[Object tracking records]
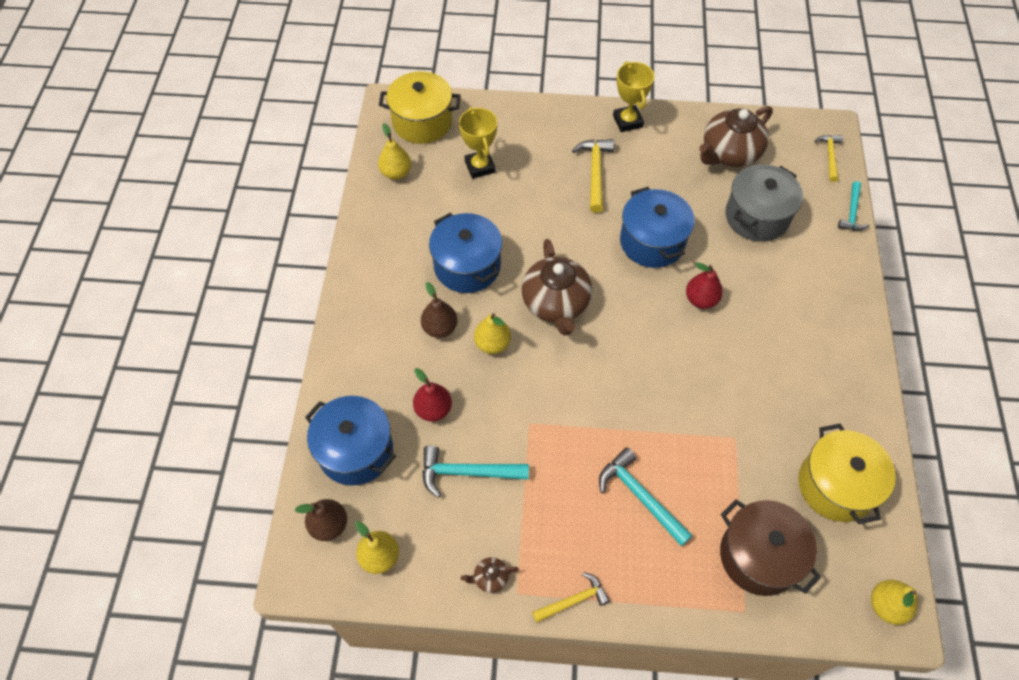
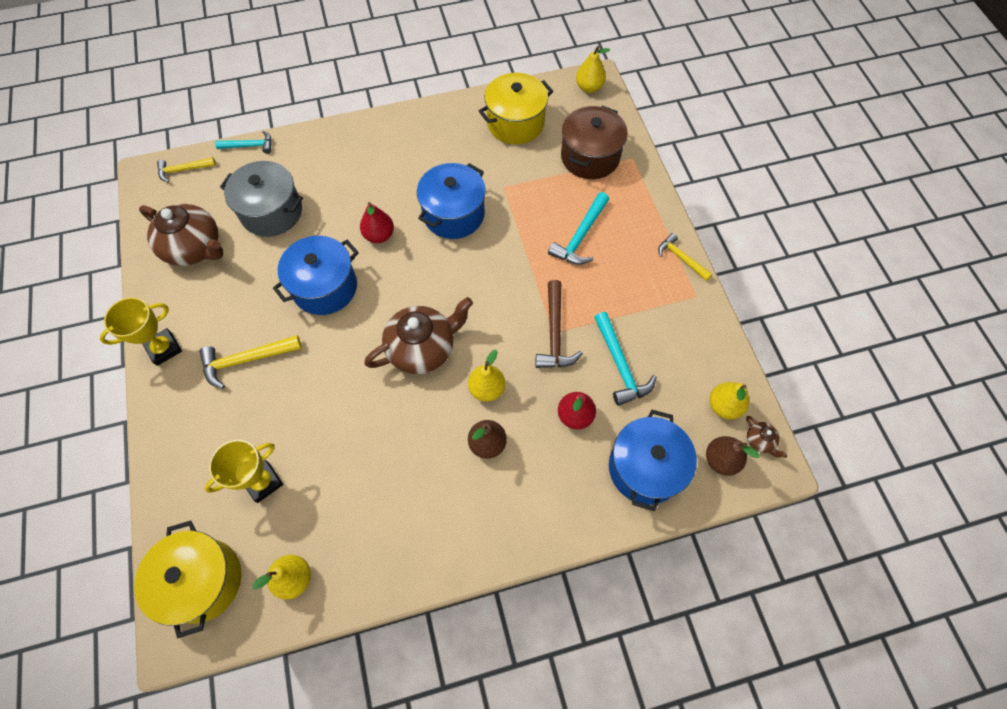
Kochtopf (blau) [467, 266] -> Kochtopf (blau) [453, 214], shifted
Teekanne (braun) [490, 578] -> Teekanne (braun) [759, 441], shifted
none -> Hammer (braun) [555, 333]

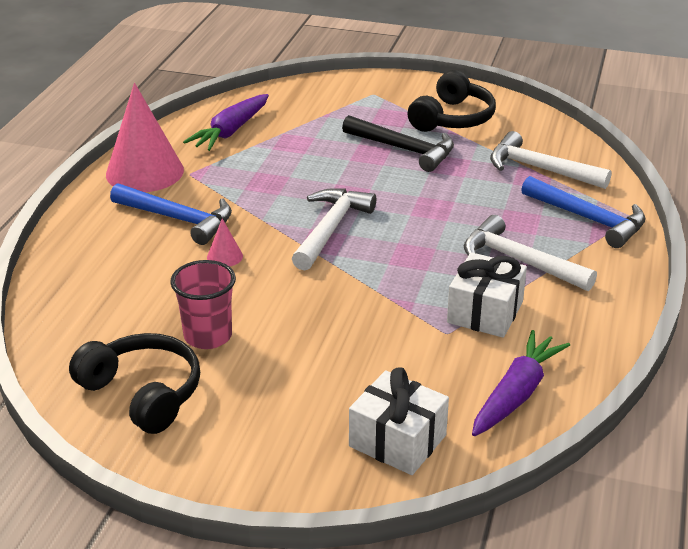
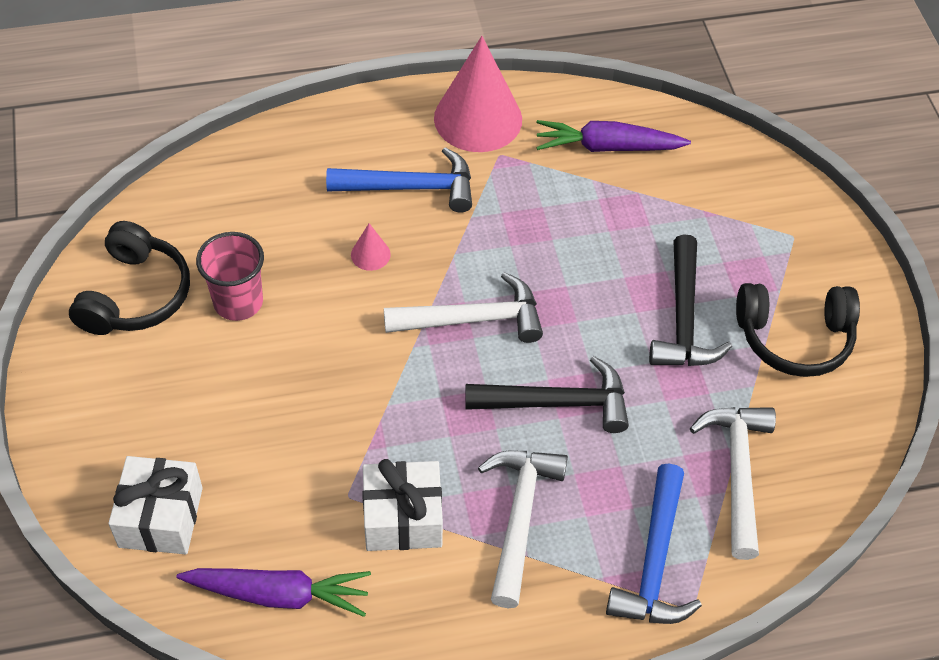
Hammer (blau) [178, 219] -> Hammer (blau) [411, 187], 90 degrees counterclockwise
none -> Hammer (schwarz) [557, 402]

> **Task item**: Each entry above should be returned exactly as written, minus its pictures.

> **Response area**:
Kochtopf (blau) [467, 266] -> Kochtopf (blau) [453, 214], shifted
Teekanne (braun) [490, 578] -> Teekanne (braun) [759, 441], shifted
none -> Hammer (braun) [555, 333]

Hammer (blau) [178, 219] -> Hammer (blau) [411, 187], 90 degrees counterclockwise
none -> Hammer (schwarz) [557, 402]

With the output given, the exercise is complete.